Extracted information
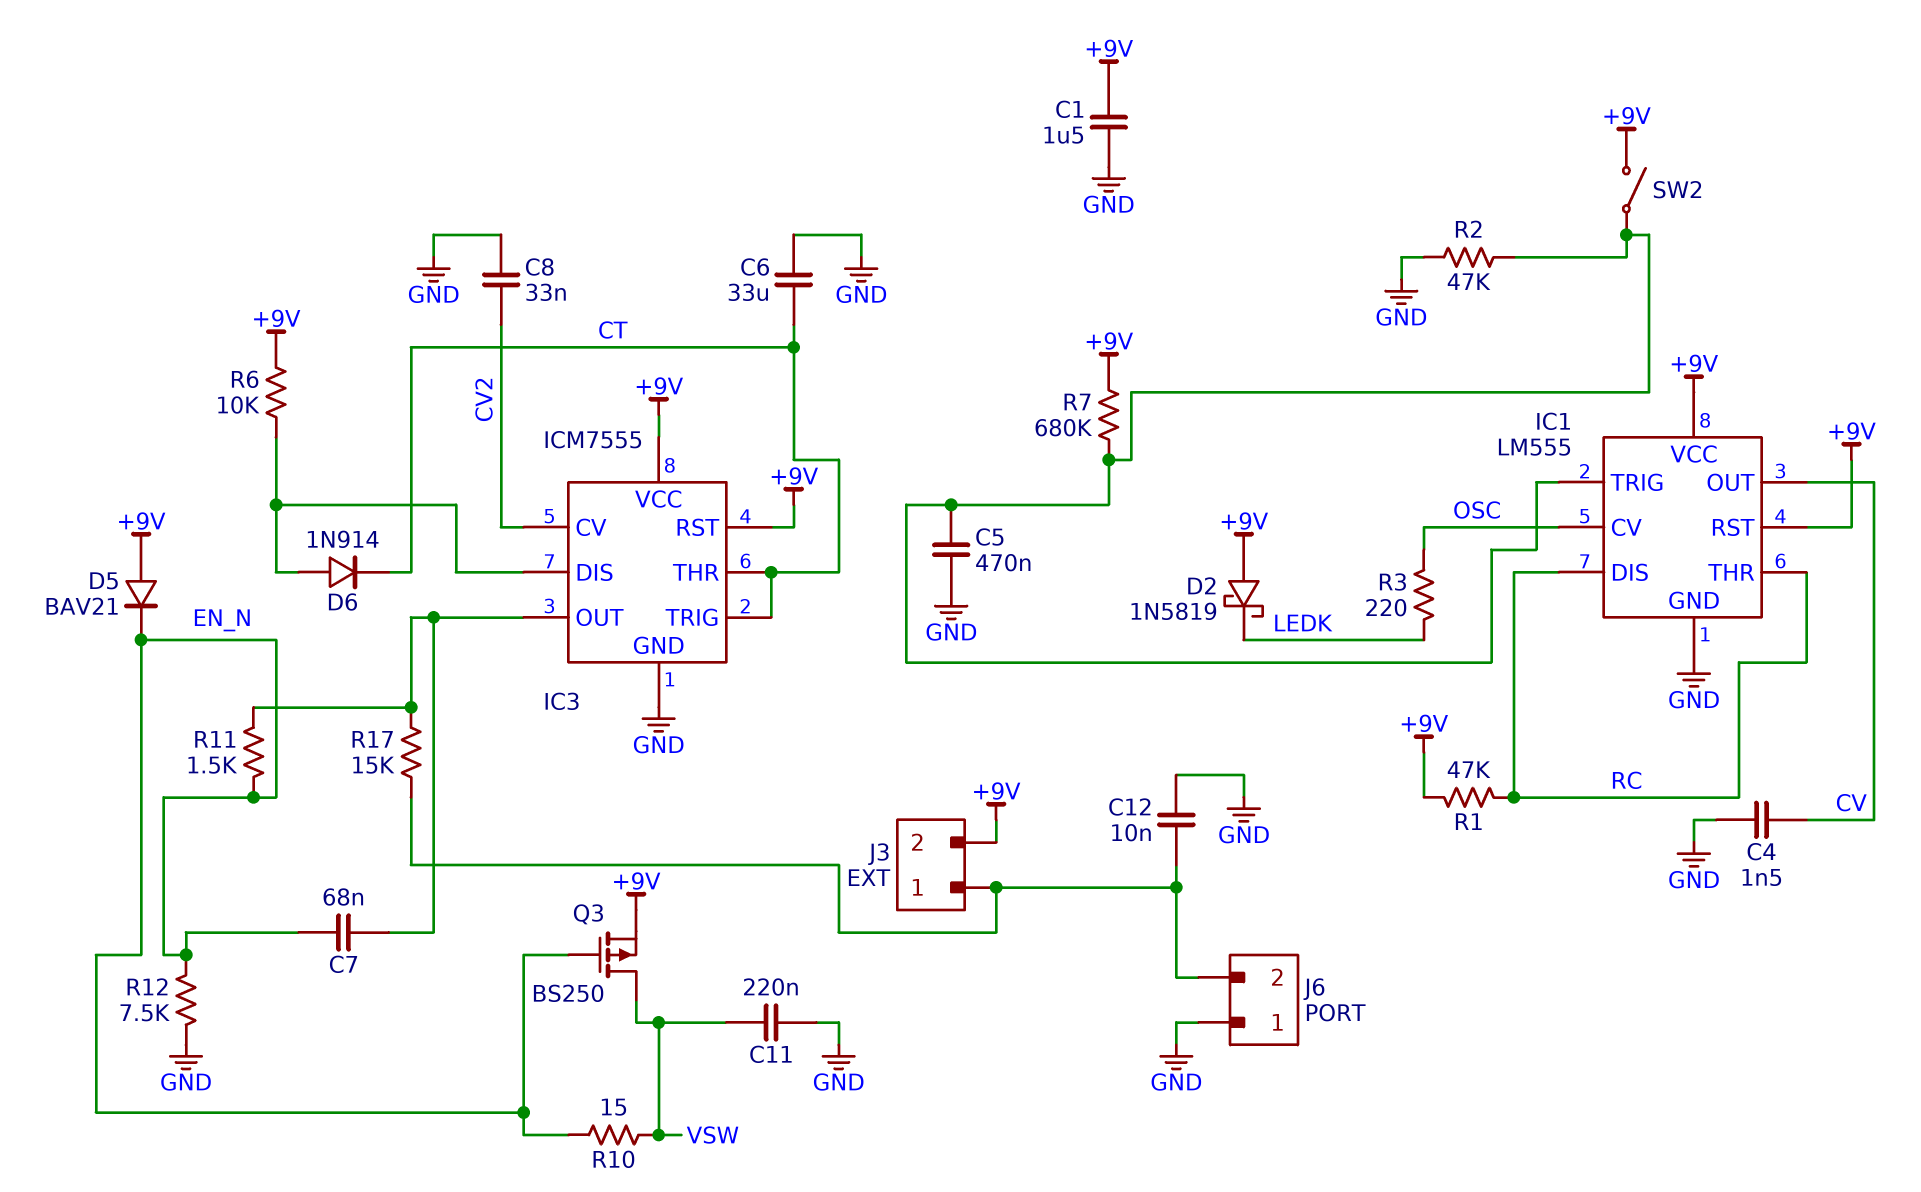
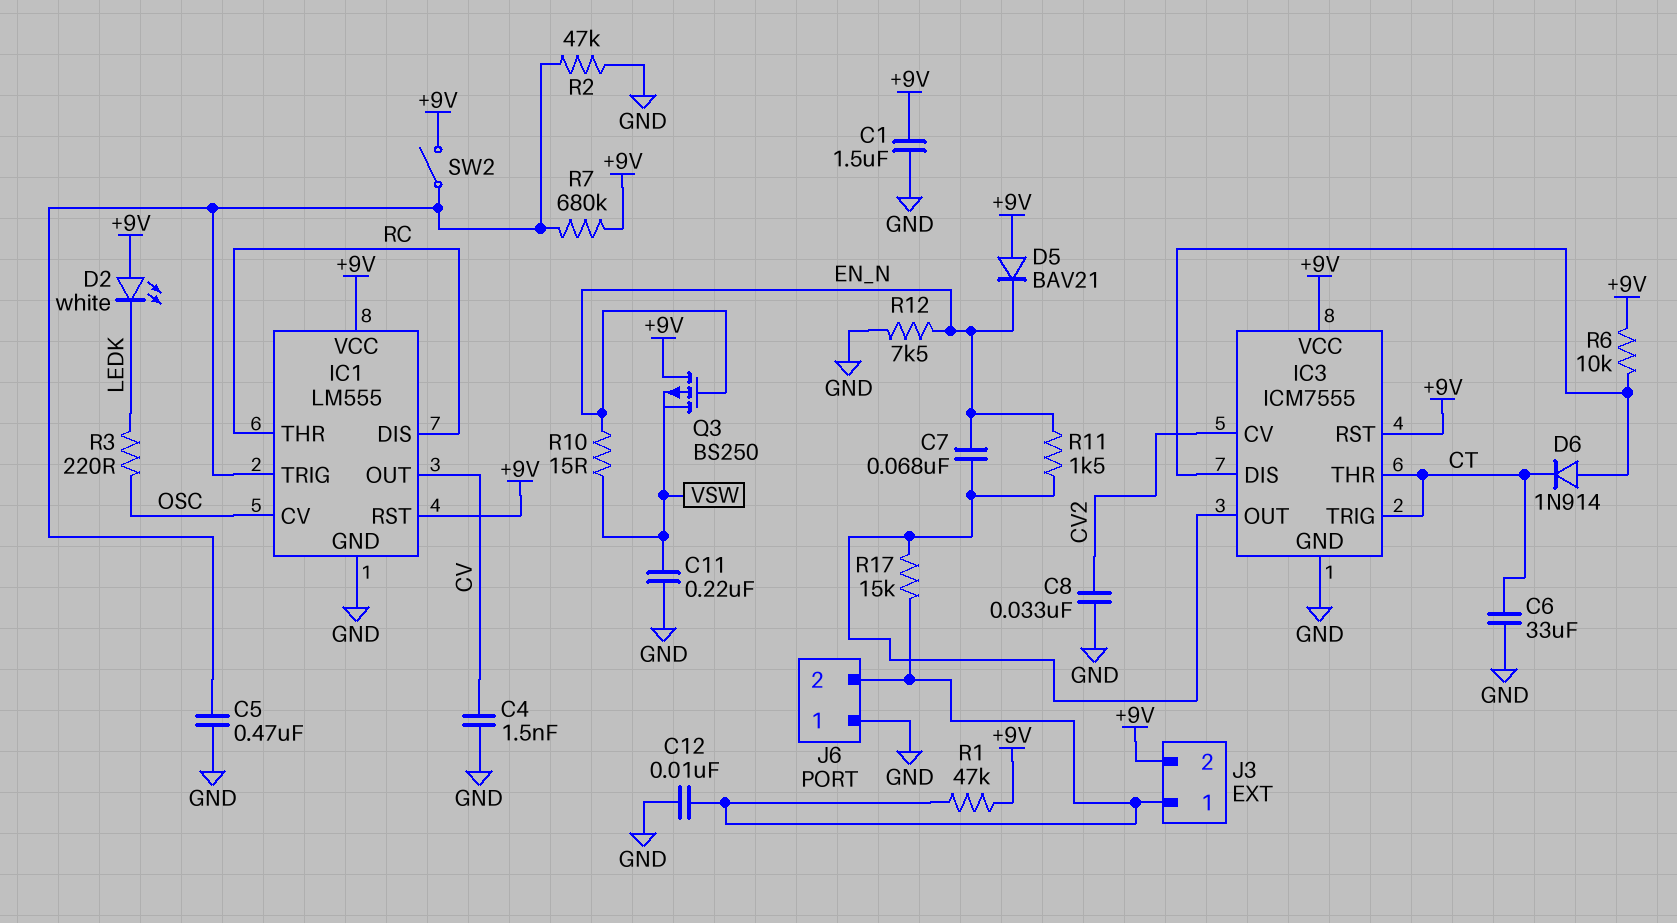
D2: schottky 1N5819 (A +9V, K LEDK) -> LED white (A +9V, K LEDK)
Q3: PMOS BS250 (G EN_N, D VSW, S +9V) -> PMOS BS250 (G EN_N, D +9V, S VSW)
R1: 47k (+9V, RC) -> 47k (+9V, J3/1)

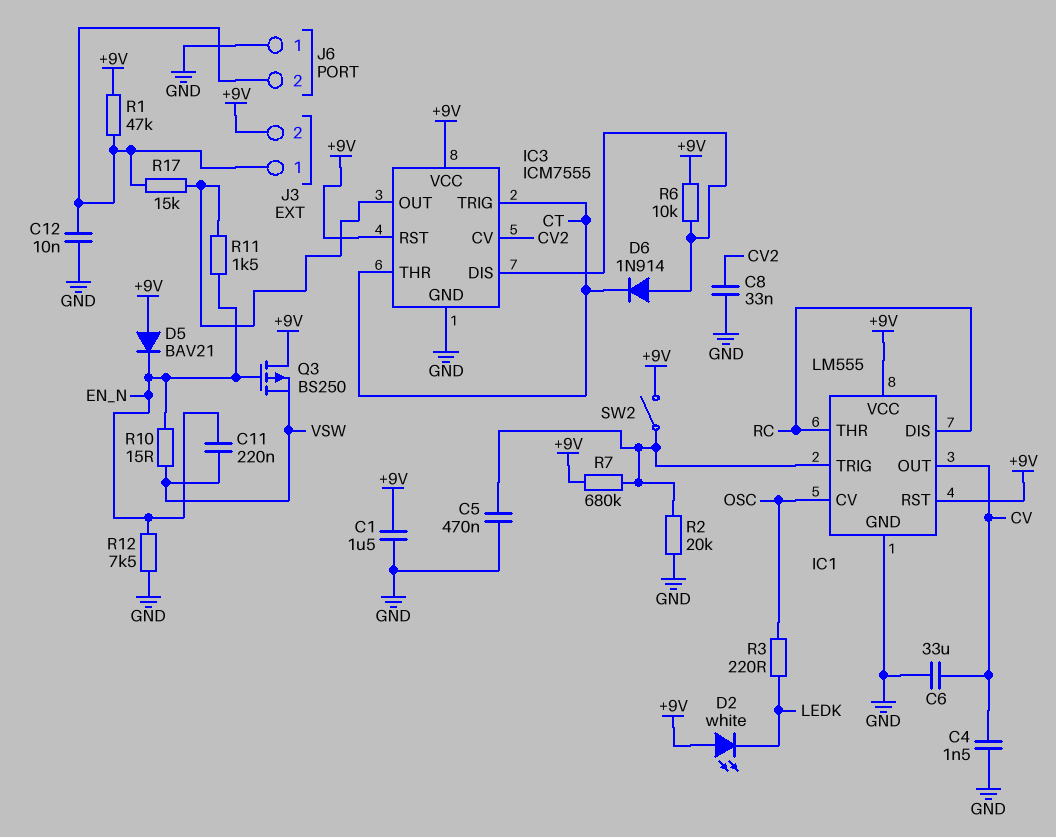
C6: 33uF (CT, GND) -> 33uF (CV, GND)
C7: 68nF (EN_N, IC3/OUT) -> none
C11: 220nF (GND, VSW) -> 220nF (EN_N, VSW)
R2: 47k (GND, IC1/TRIG) -> 20k (GND, IC1/TRIG)

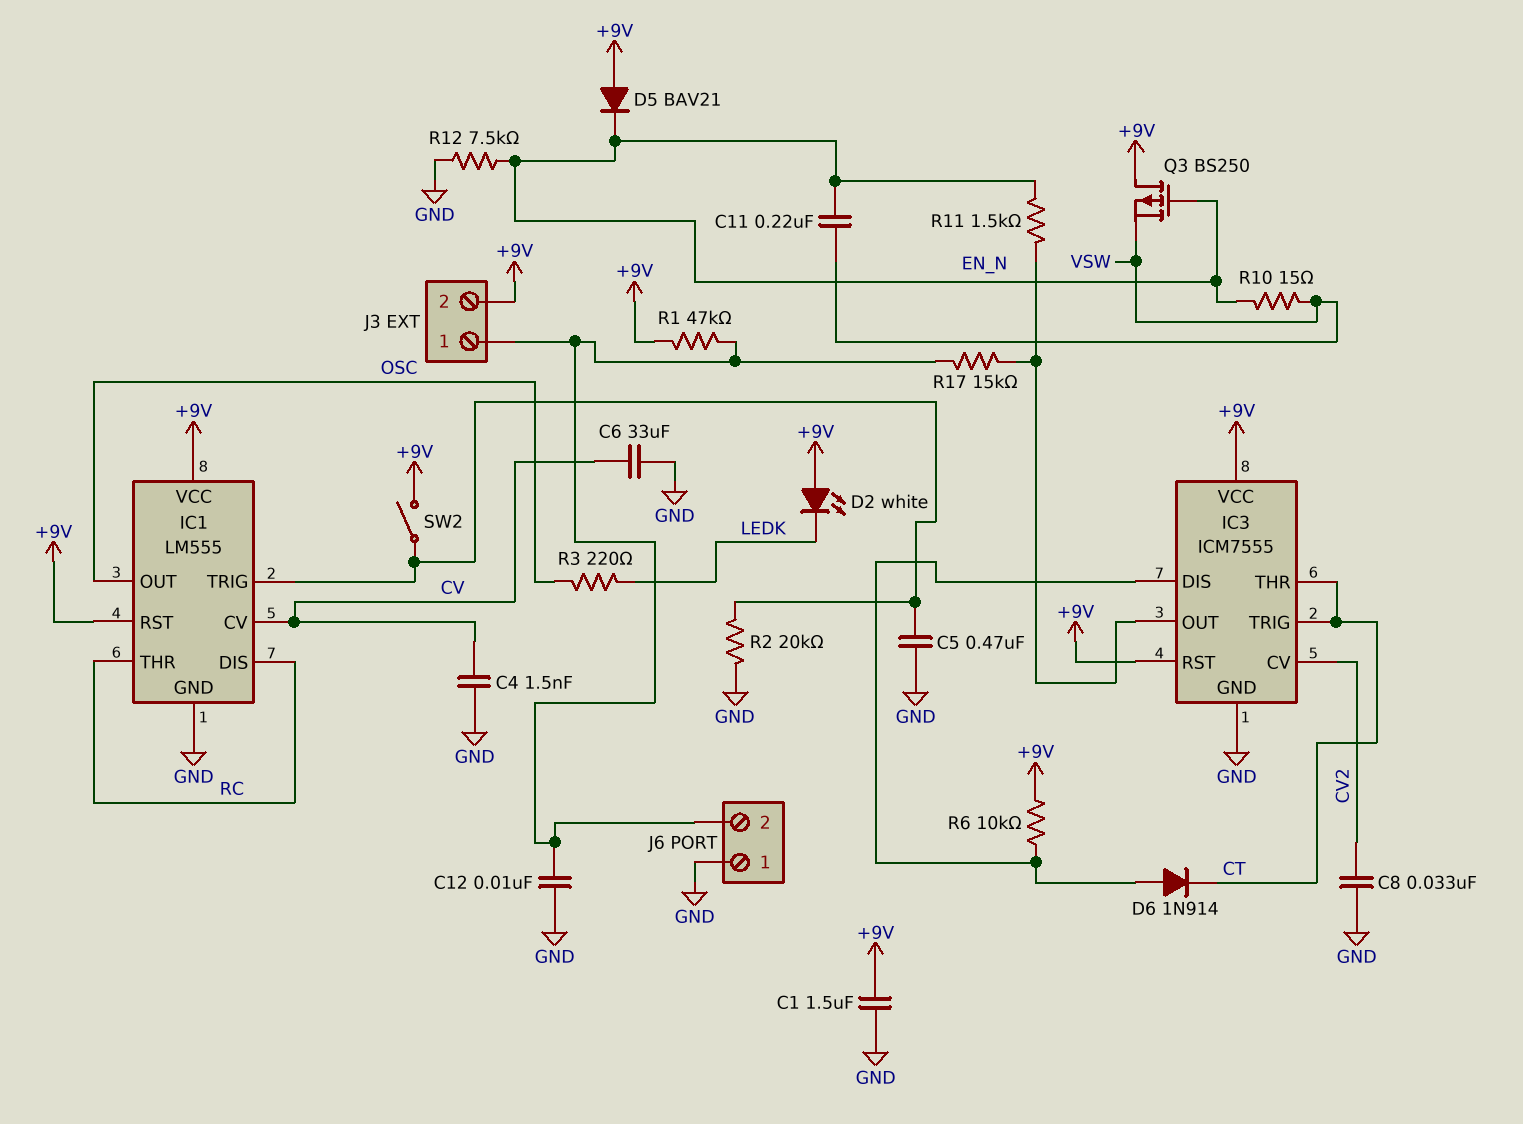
IC1 pin CV: OSC -> CV
IC1 pin OUT: CV -> OSC
R7: 680k (+9V, IC1/TRIG) -> none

Goal of the exercise
Pictures stay out; print everything else in the data exactly.

Task response
D2: schottky 1N5819 (A +9V, K LEDK) -> LED white (A +9V, K LEDK)
Q3: PMOS BS250 (G EN_N, D VSW, S +9V) -> PMOS BS250 (G EN_N, D +9V, S VSW)
R1: 47k (+9V, RC) -> 47k (+9V, J3/1)

C6: 33uF (CT, GND) -> 33uF (CV, GND)
C7: 68nF (EN_N, IC3/OUT) -> none
C11: 220nF (GND, VSW) -> 220nF (EN_N, VSW)
R2: 47k (GND, IC1/TRIG) -> 20k (GND, IC1/TRIG)

IC1 pin CV: OSC -> CV
IC1 pin OUT: CV -> OSC
R7: 680k (+9V, IC1/TRIG) -> none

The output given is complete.